# WHAT YOU WILL DO
Leaving the images aside, transcribe all the data below exactly.

►

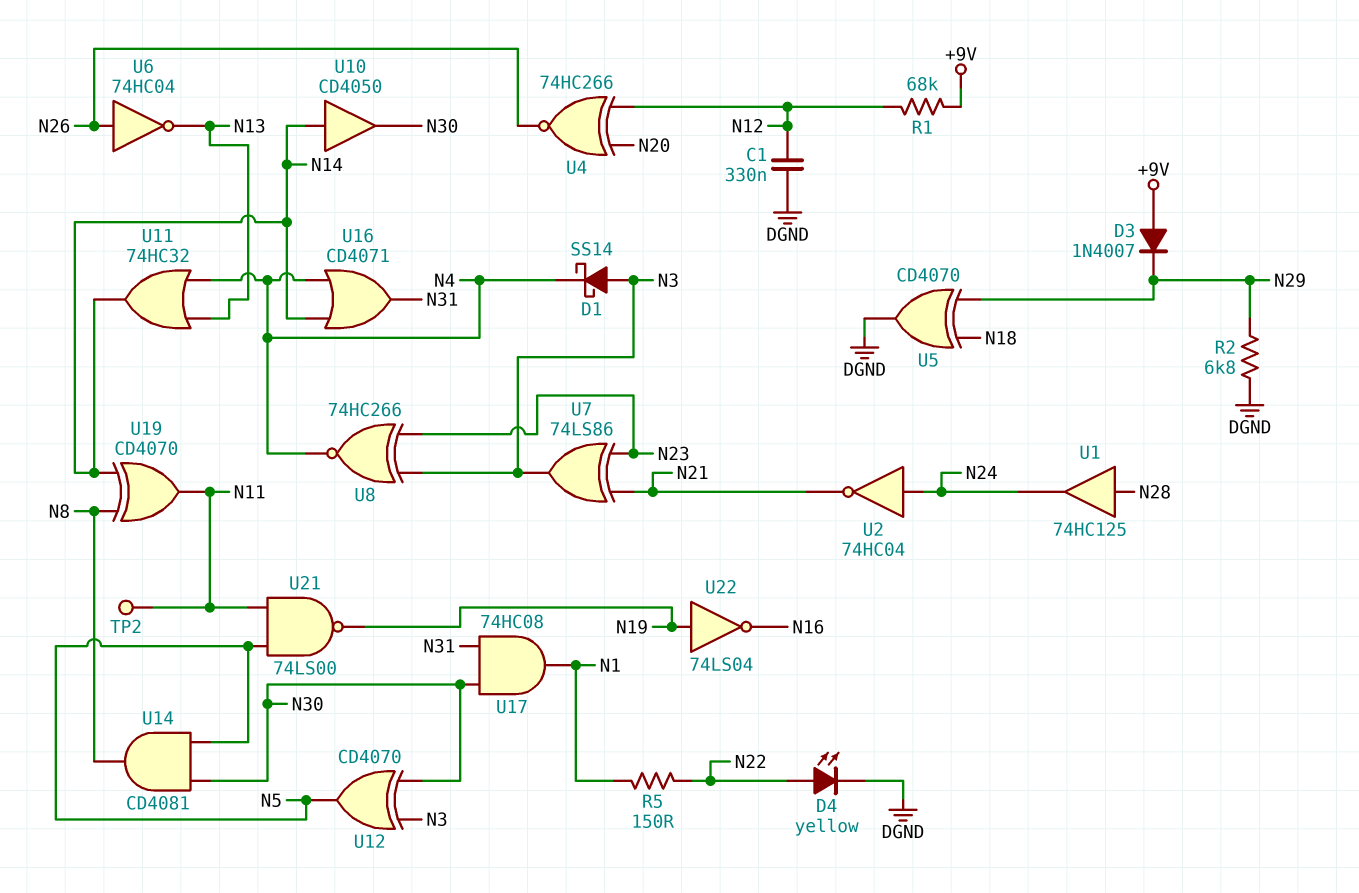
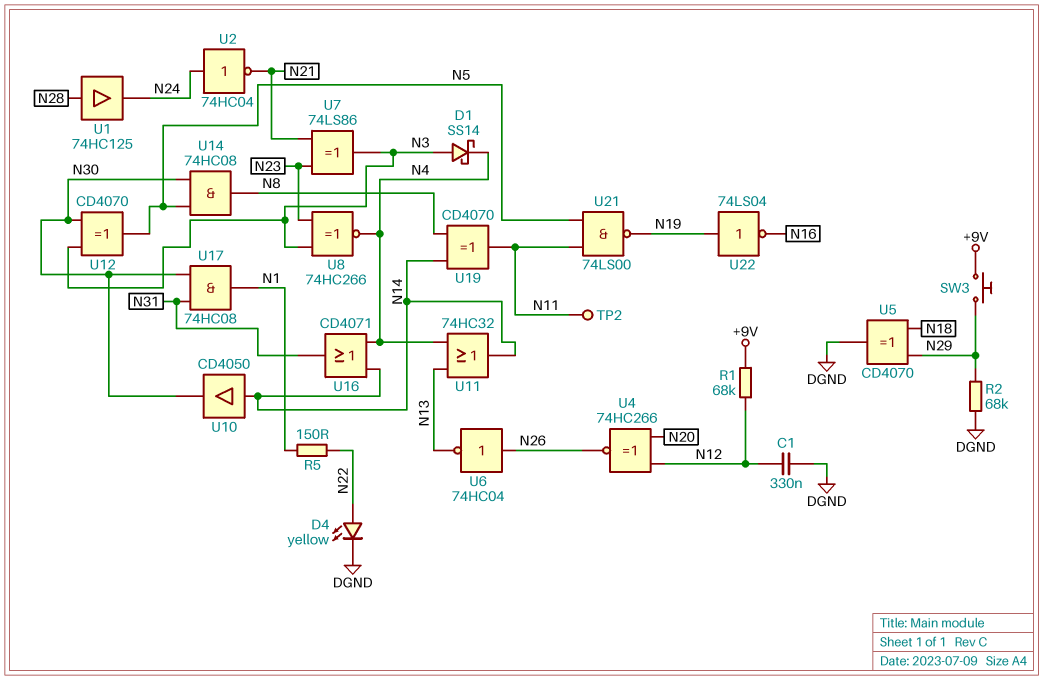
D3: diode 1N4007 (A +9V, K N29) -> none
R2: 6.8k (DGND, N29) -> 68k (DGND, N29)
SW3: none -> button (+9V, N29)
U14: AND CD4081 (in N5, in N30, out N8) -> AND 74HC08 (in N5, in N30, out N8)

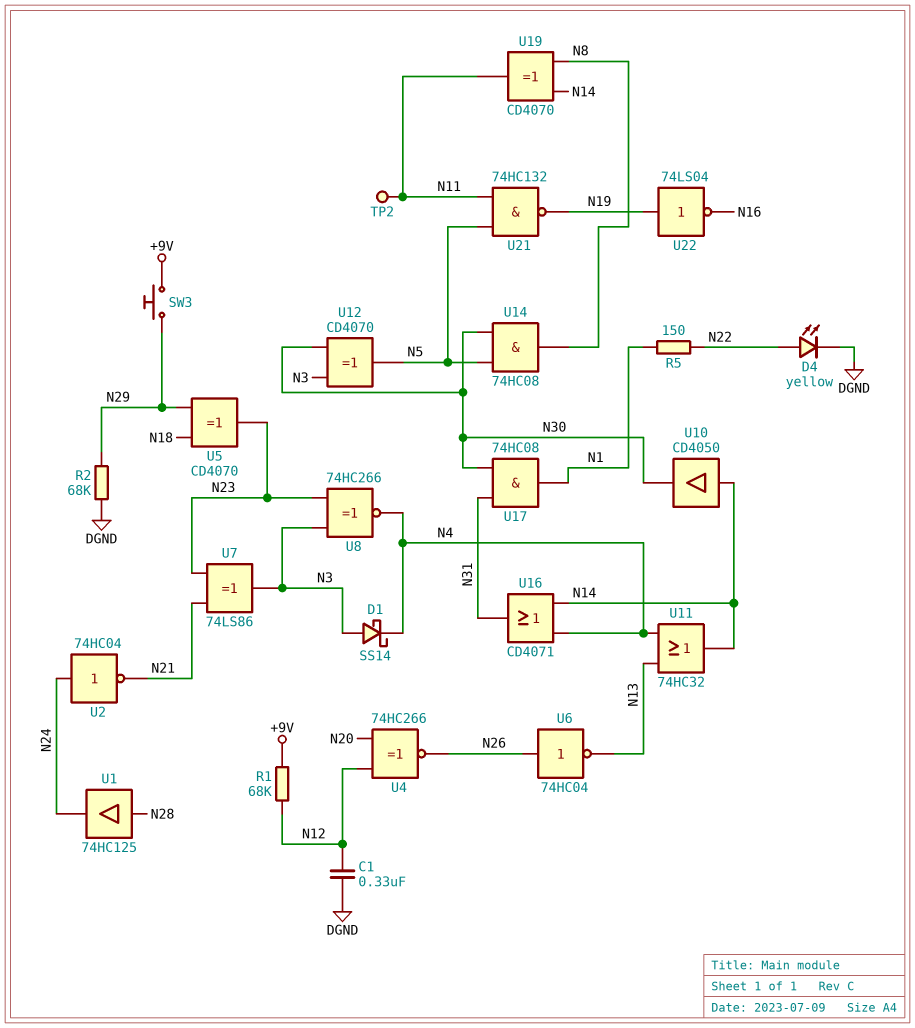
U5: XOR CD4070 (in N18, in N29, out DGND) -> XOR CD4070 (in N18, in N29, out N23)
U21: NAND 74LS00 (in N5, in N11, out N19) -> NAND 74HC132 (in N5, in N11, out N19)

◄

# SOLUTION TO THIS EXERCISE
D3: diode 1N4007 (A +9V, K N29) -> none
R2: 6.8k (DGND, N29) -> 68k (DGND, N29)
SW3: none -> button (+9V, N29)
U14: AND CD4081 (in N5, in N30, out N8) -> AND 74HC08 (in N5, in N30, out N8)

U5: XOR CD4070 (in N18, in N29, out DGND) -> XOR CD4070 (in N18, in N29, out N23)
U21: NAND 74LS00 (in N5, in N11, out N19) -> NAND 74HC132 (in N5, in N11, out N19)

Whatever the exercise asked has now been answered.